**EXCERPTED RECORDS**
▼

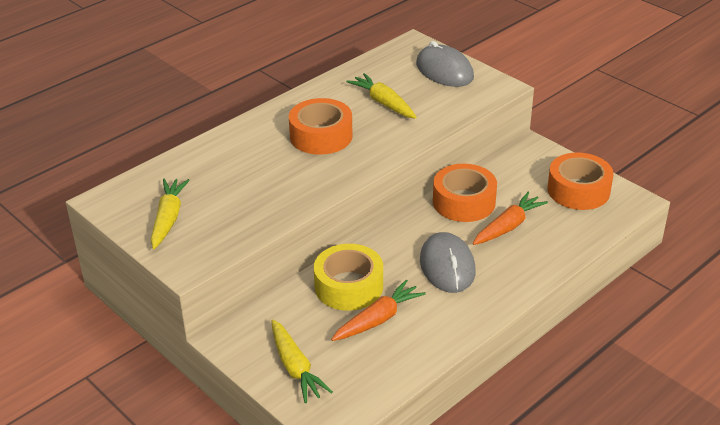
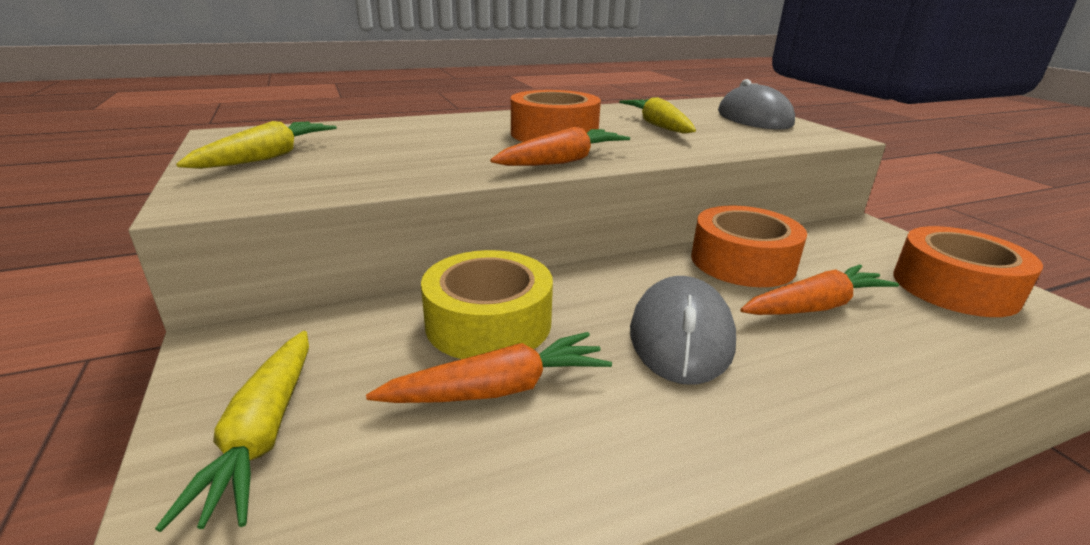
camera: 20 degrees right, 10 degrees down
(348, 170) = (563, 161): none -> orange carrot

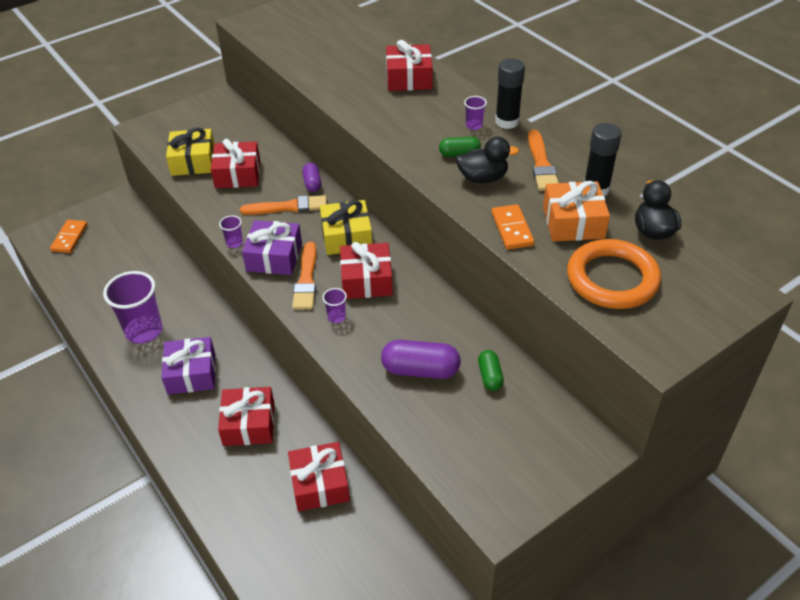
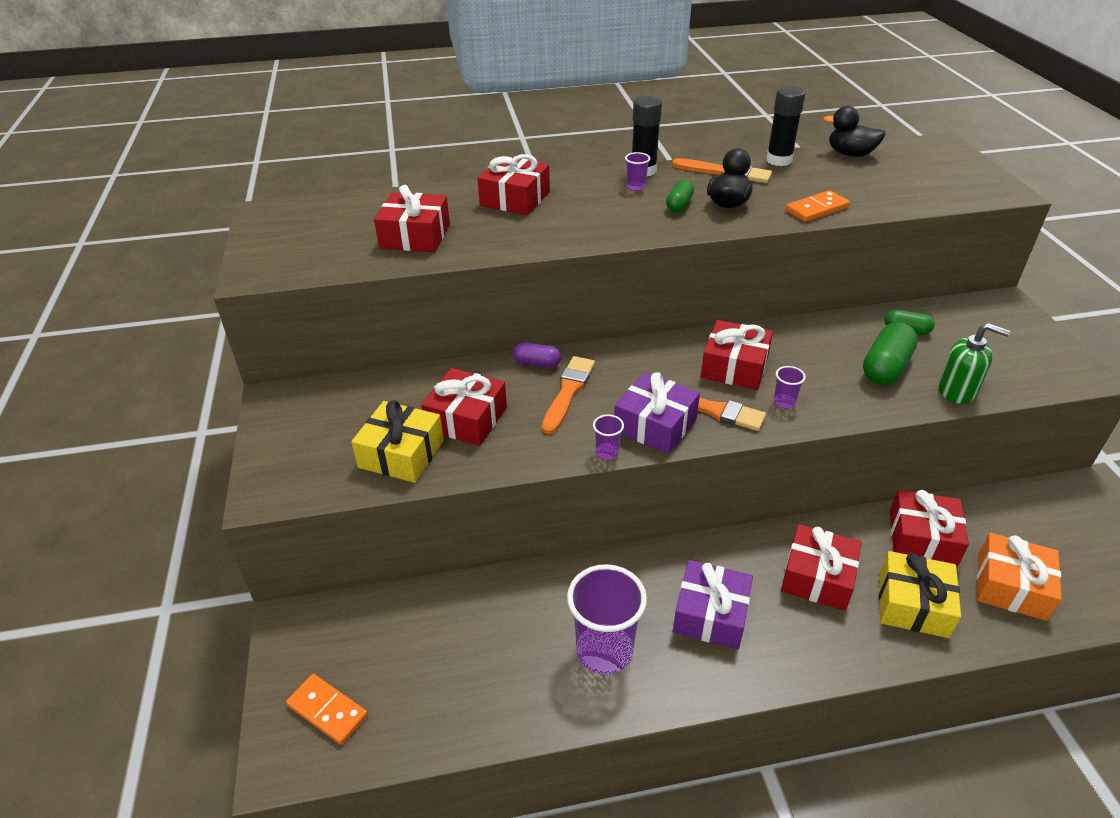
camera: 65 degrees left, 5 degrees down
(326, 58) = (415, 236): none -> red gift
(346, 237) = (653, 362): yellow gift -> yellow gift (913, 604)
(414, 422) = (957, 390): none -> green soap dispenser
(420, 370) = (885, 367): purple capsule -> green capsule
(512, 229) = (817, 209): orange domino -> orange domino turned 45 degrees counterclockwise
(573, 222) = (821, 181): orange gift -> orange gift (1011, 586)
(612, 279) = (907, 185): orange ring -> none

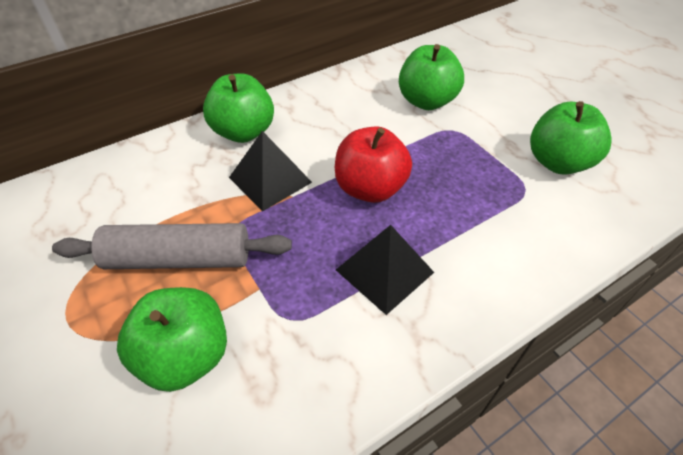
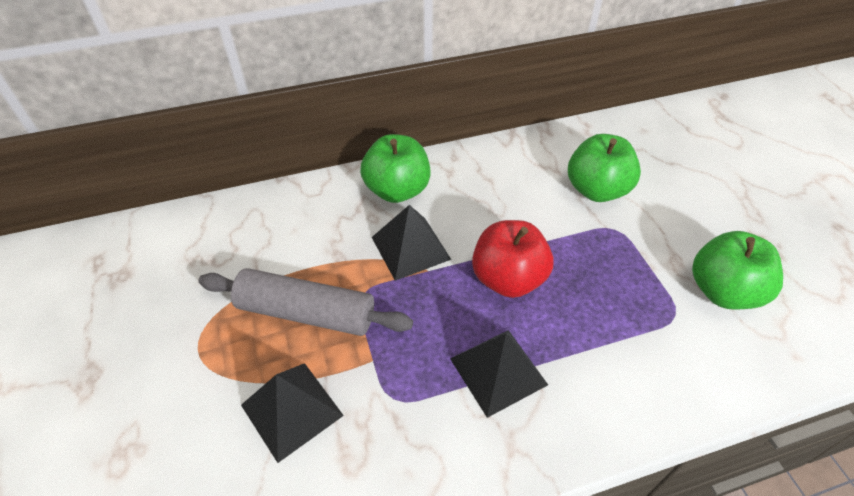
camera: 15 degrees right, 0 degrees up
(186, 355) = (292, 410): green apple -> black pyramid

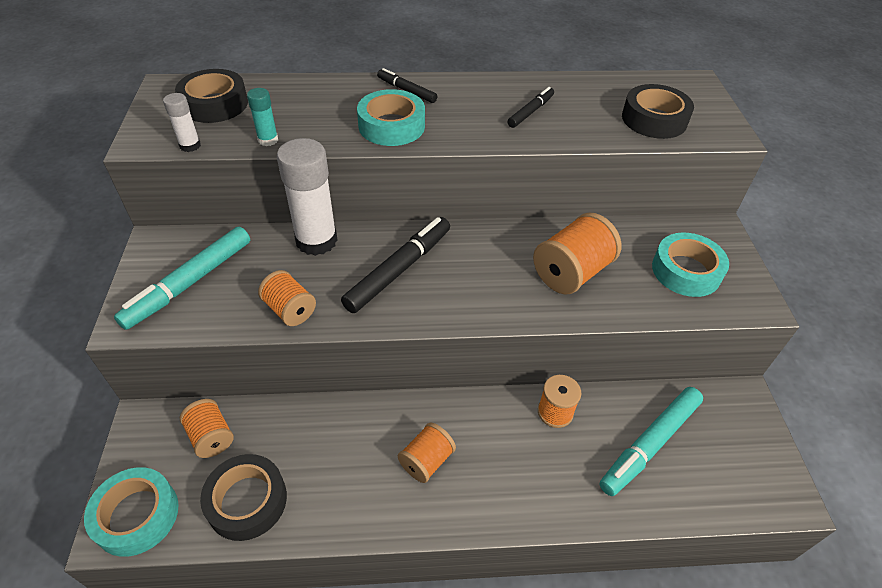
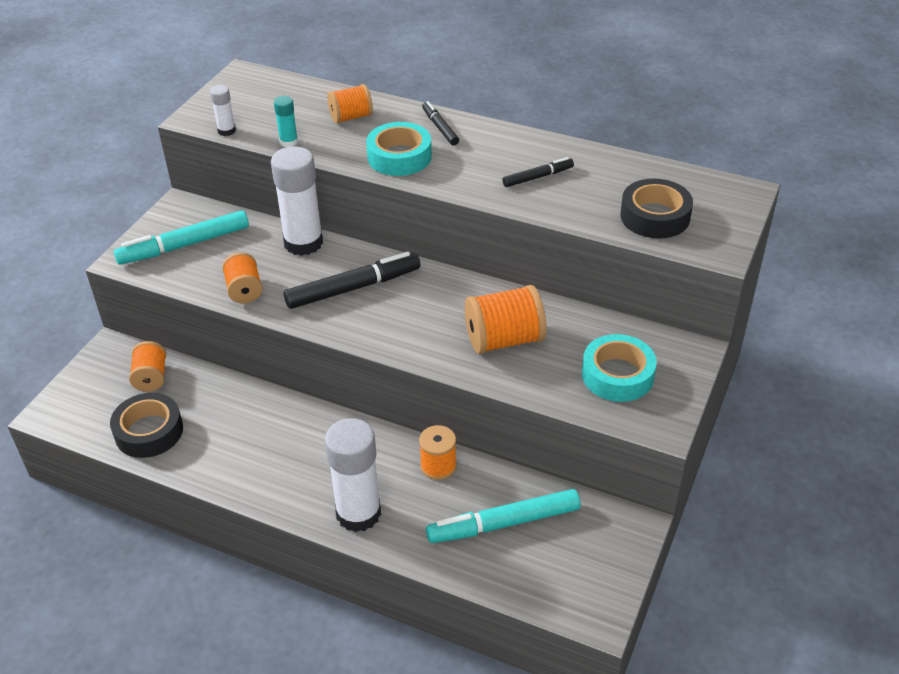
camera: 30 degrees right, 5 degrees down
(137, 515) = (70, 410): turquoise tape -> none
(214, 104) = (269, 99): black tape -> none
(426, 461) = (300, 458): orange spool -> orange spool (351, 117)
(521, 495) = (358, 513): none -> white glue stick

▲
▼

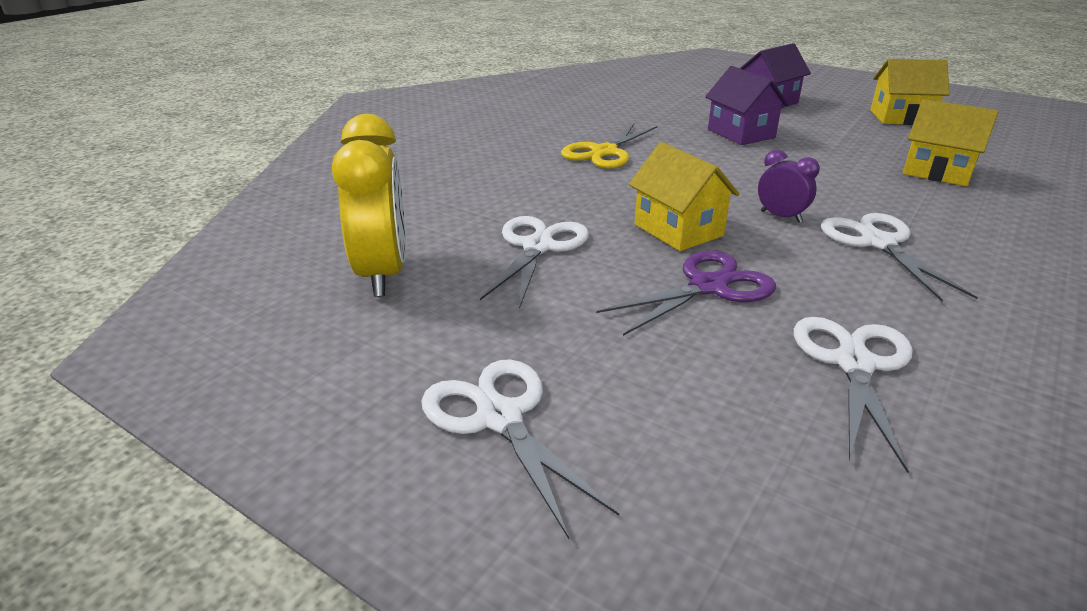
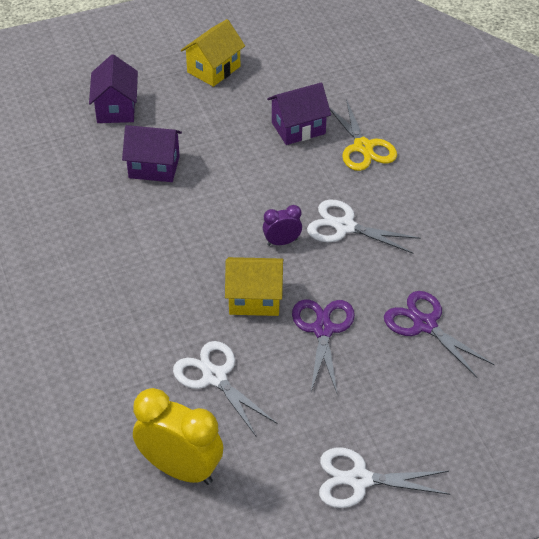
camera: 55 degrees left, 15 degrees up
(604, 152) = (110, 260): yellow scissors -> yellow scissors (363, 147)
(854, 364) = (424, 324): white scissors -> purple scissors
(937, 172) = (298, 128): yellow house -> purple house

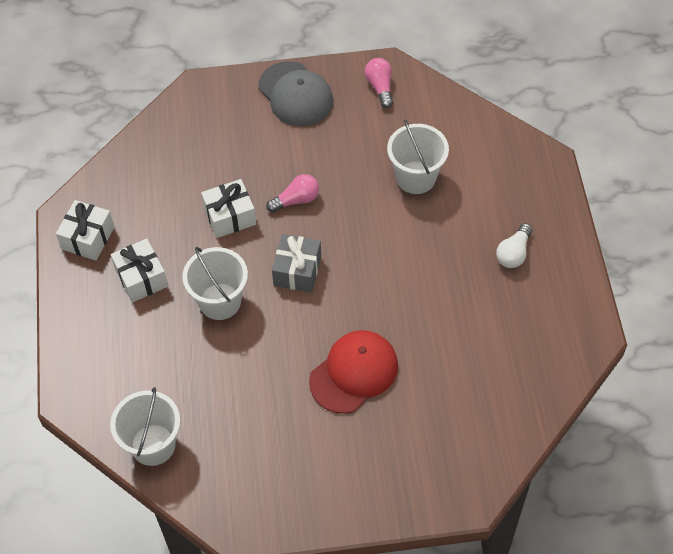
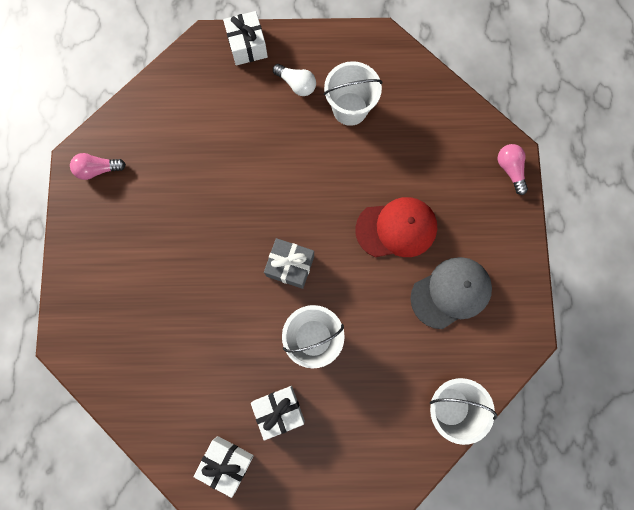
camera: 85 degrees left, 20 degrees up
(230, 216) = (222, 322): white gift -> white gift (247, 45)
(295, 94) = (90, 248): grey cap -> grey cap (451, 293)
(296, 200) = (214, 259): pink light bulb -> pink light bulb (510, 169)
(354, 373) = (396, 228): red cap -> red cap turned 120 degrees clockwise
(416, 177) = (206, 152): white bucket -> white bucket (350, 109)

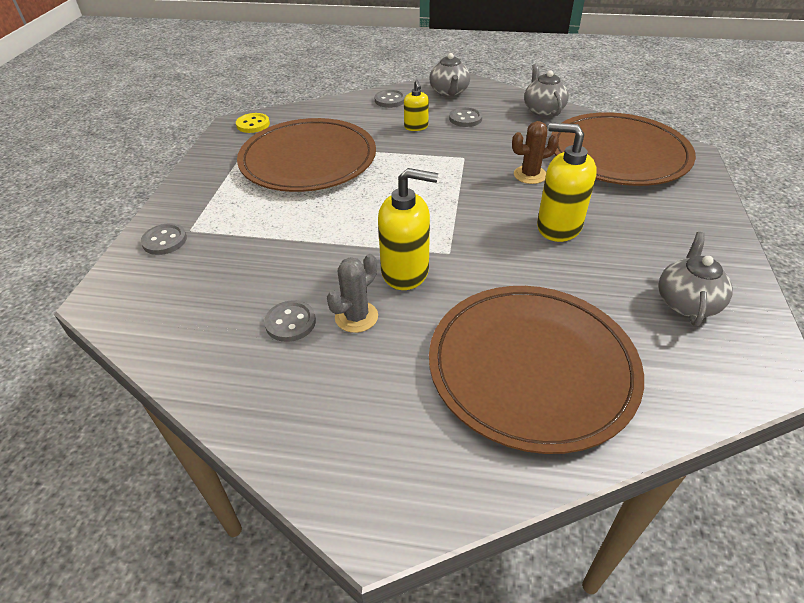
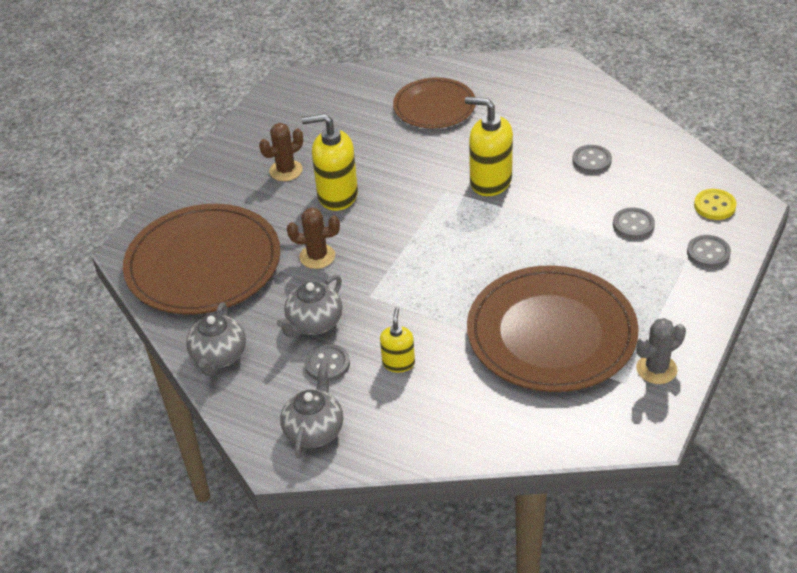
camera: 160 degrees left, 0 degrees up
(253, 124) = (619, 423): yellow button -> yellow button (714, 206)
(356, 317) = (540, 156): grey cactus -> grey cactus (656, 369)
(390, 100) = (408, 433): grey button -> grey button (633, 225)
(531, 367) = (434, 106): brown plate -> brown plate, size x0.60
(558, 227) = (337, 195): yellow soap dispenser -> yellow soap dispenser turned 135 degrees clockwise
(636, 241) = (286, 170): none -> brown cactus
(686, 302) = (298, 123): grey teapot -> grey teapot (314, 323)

▲

**YOUR ASSIGNMENT**
Using the material above, transcribe exactly the lines from the one holding "camera: 55 degrees left, 15 degrees up" to the one holding "(686, 302) = (298, 123): grey", both ends kept. Do not carry over any pictures.

**RESULT OF THE EXERCISE**
camera: 55 degrees left, 15 degrees up
(604, 152) = (110, 260): yellow scissors -> yellow scissors (363, 147)
(854, 364) = (424, 324): white scissors -> purple scissors
(937, 172) = (298, 128): yellow house -> purple house

camera: 85 degrees left, 20 degrees up
(230, 216) = (222, 322): white gift -> white gift (247, 45)
(295, 94) = (90, 248): grey cap -> grey cap (451, 293)
(296, 200) = (214, 259): pink light bulb -> pink light bulb (510, 169)
(354, 373) = (396, 228): red cap -> red cap turned 120 degrees clockwise
(416, 177) = (206, 152): white bucket -> white bucket (350, 109)

camera: 160 degrees left, 0 degrees up
(253, 124) = (619, 423): yellow button -> yellow button (714, 206)
(356, 317) = (540, 156): grey cactus -> grey cactus (656, 369)
(390, 100) = (408, 433): grey button -> grey button (633, 225)
(531, 367) = (434, 106): brown plate -> brown plate, size x0.60
(558, 227) = (337, 195): yellow soap dispenser -> yellow soap dispenser turned 135 degrees clockwise
(636, 241) = (286, 170): none -> brown cactus
(686, 302) = (298, 123): grey teapot -> grey teapot (314, 323)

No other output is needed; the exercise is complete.